* _Scene change data_:
____________________
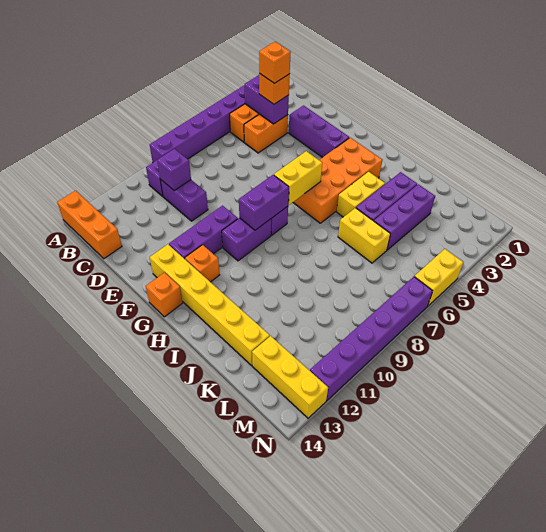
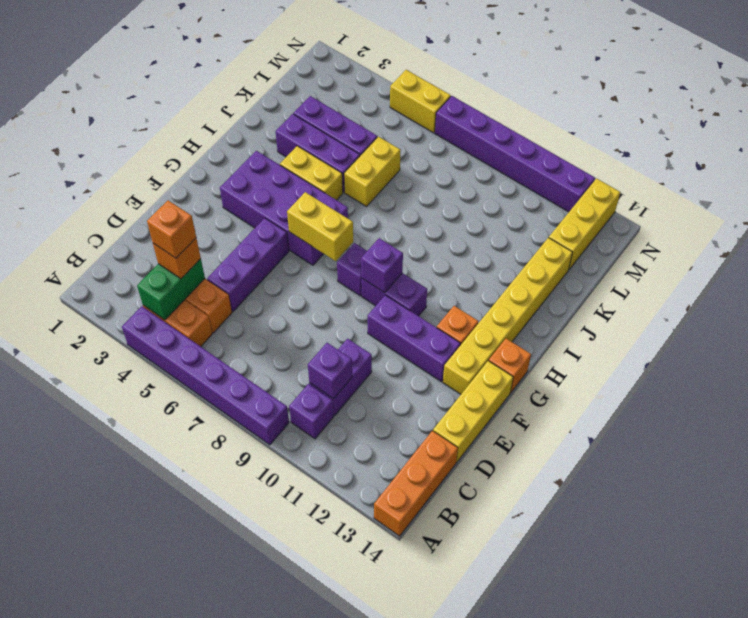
purple brick B4:C4 level 2 -> green brick B4:C4 level 2
purple brick D3:F3 level 1 -> purple brick D5:F5 level 1
none -> yellow brick D14:F14 level 1
orange brick G3:H6 level 1 -> purple brick G3:H6 level 1
purple brick G8:G9 level 2 -> purple brick G9 level 2

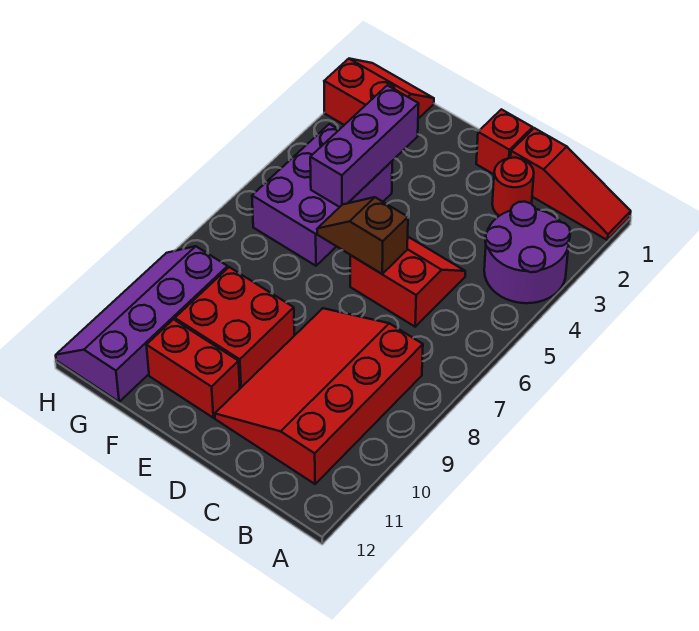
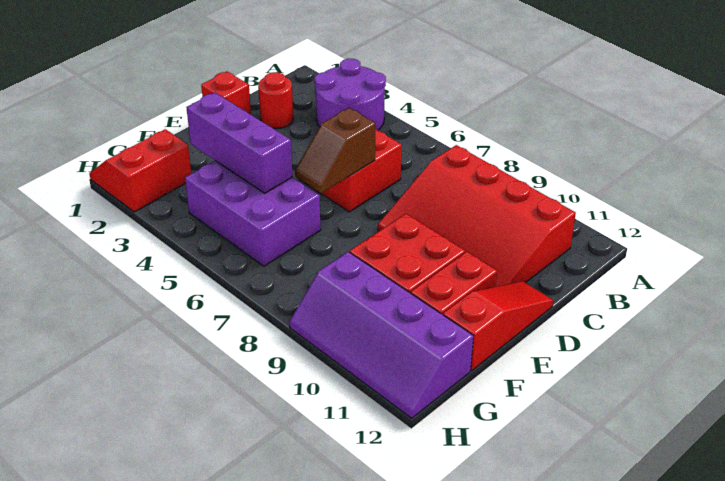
red slope A1:C1 level 1 top C -> red slope D12:F12 level 1 top F

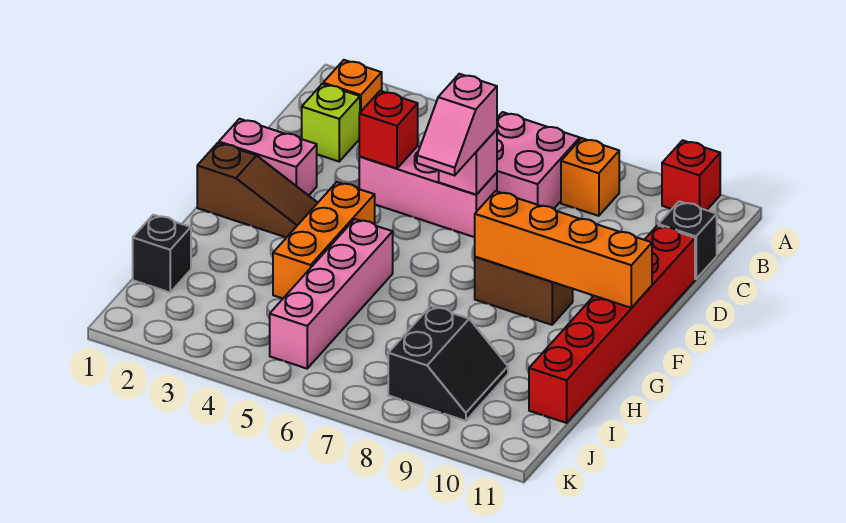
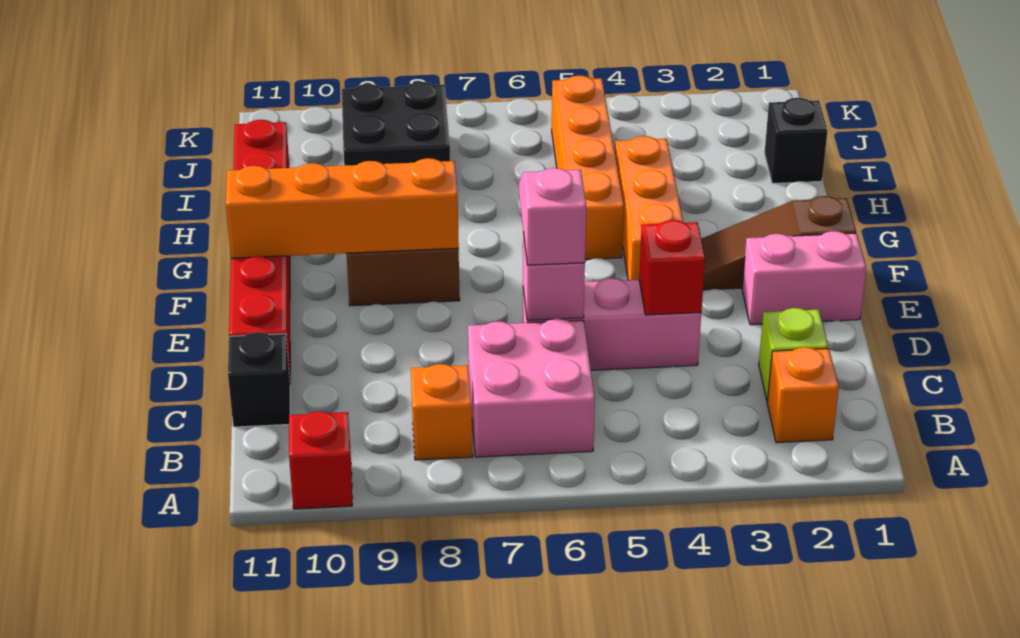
pink brick G5:J5 level 1 -> orange brick G5:J5 level 1
black slope I8:J9 level 1 top 8 -> black brick I8:J9 level 1

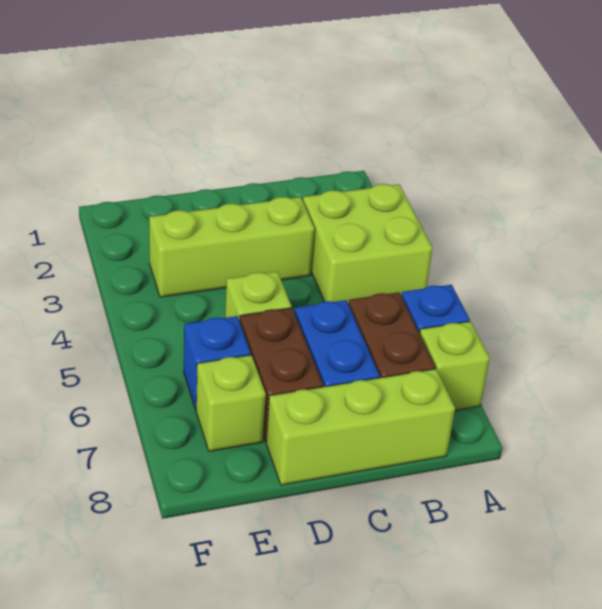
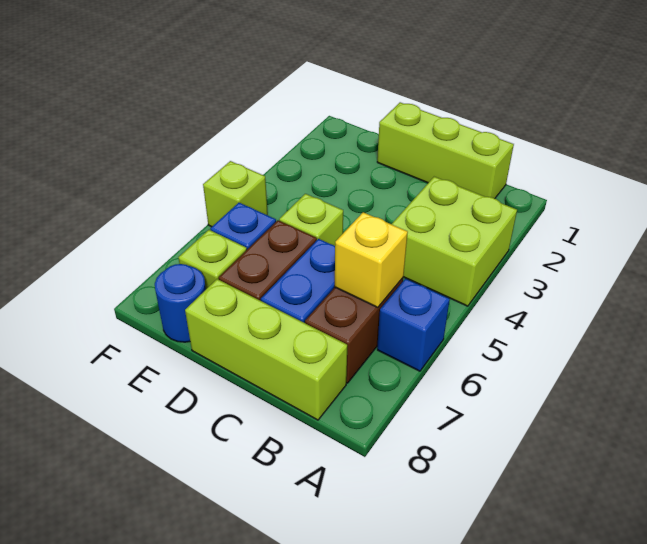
lime brick A7 level 1 -> lime brick F5 level 1
none -> yellow brick B6 level 2
lime brick C3:E3 level 1 -> lime brick B1:D1 level 1
none -> blue round brick E8 level 1

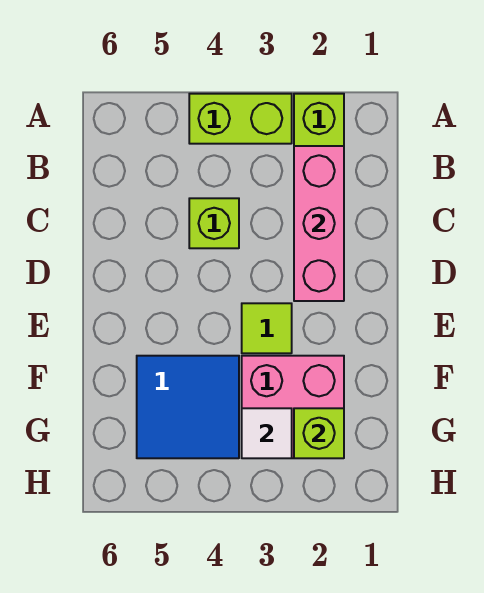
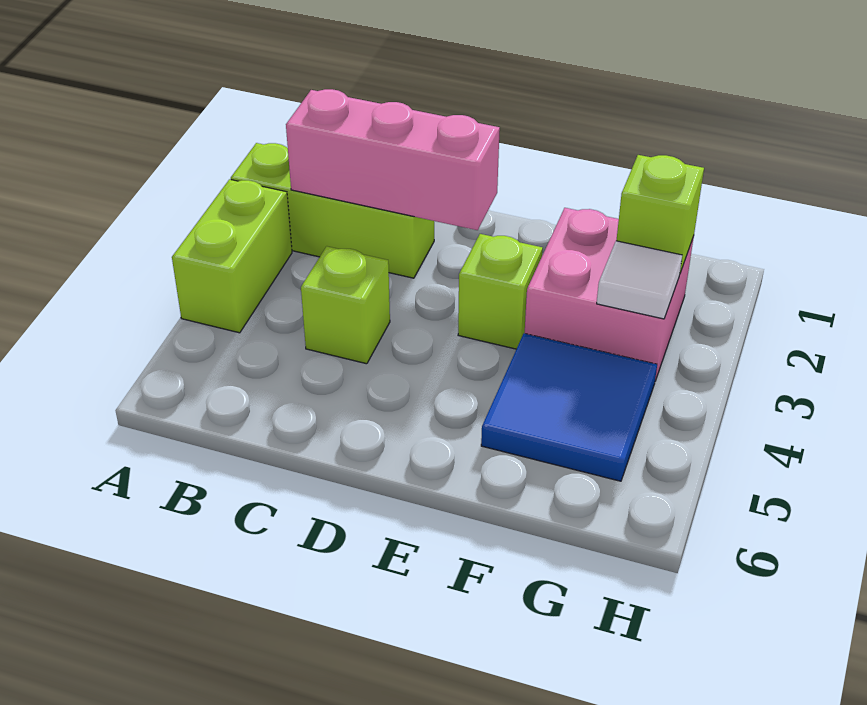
lime tile E3 level 1 -> lime brick E3 level 1

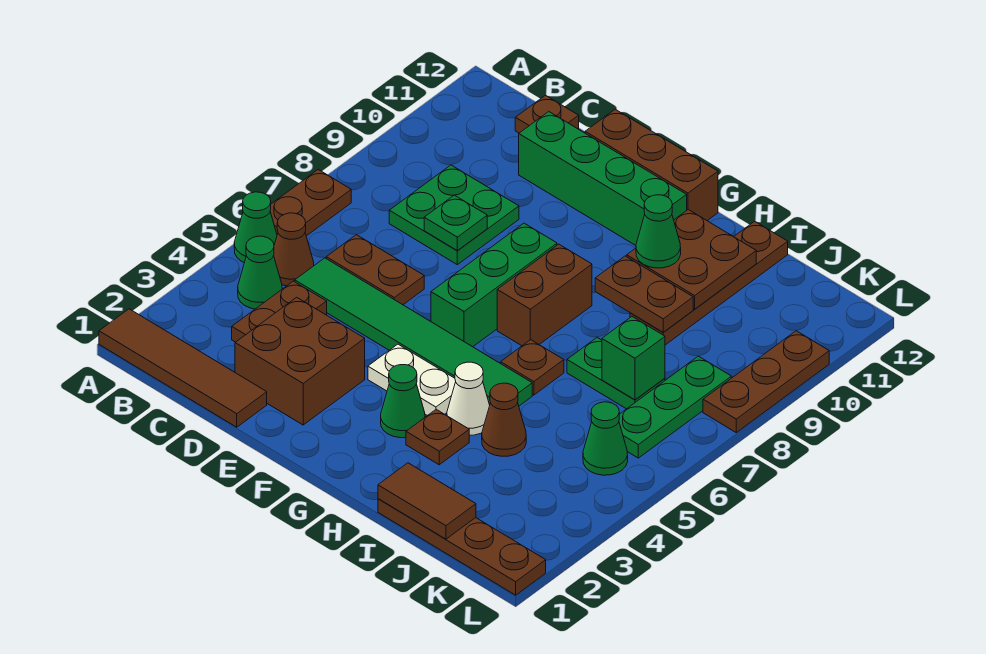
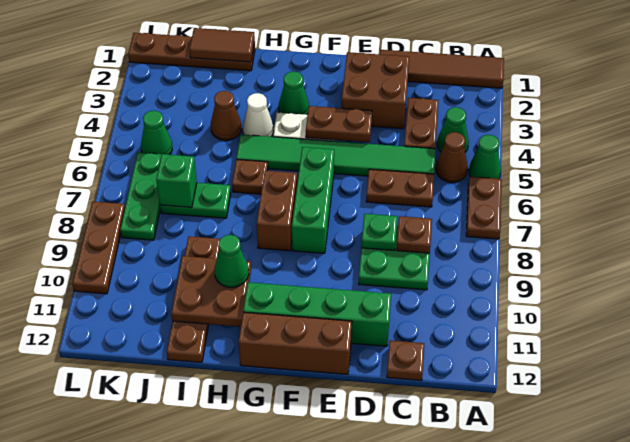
brown plate H3 level 1 -> brown plate C8 level 2
brown plate H9:I9 level 2 -> brown plate E4:F4 level 2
____________________
* _EXERCISE DIRECTIONS_:
Only the records, copied exactly and free of pictures, belong in the answer.

* _WORKED SOLUTION_:
purple brick B4:C4 level 2 -> green brick B4:C4 level 2
purple brick D3:F3 level 1 -> purple brick D5:F5 level 1
none -> yellow brick D14:F14 level 1
orange brick G3:H6 level 1 -> purple brick G3:H6 level 1
purple brick G8:G9 level 2 -> purple brick G9 level 2

red slope A1:C1 level 1 top C -> red slope D12:F12 level 1 top F

pink brick G5:J5 level 1 -> orange brick G5:J5 level 1
black slope I8:J9 level 1 top 8 -> black brick I8:J9 level 1

lime brick A7 level 1 -> lime brick F5 level 1
none -> yellow brick B6 level 2
lime brick C3:E3 level 1 -> lime brick B1:D1 level 1
none -> blue round brick E8 level 1

lime tile E3 level 1 -> lime brick E3 level 1

brown plate H3 level 1 -> brown plate C8 level 2
brown plate H9:I9 level 2 -> brown plate E4:F4 level 2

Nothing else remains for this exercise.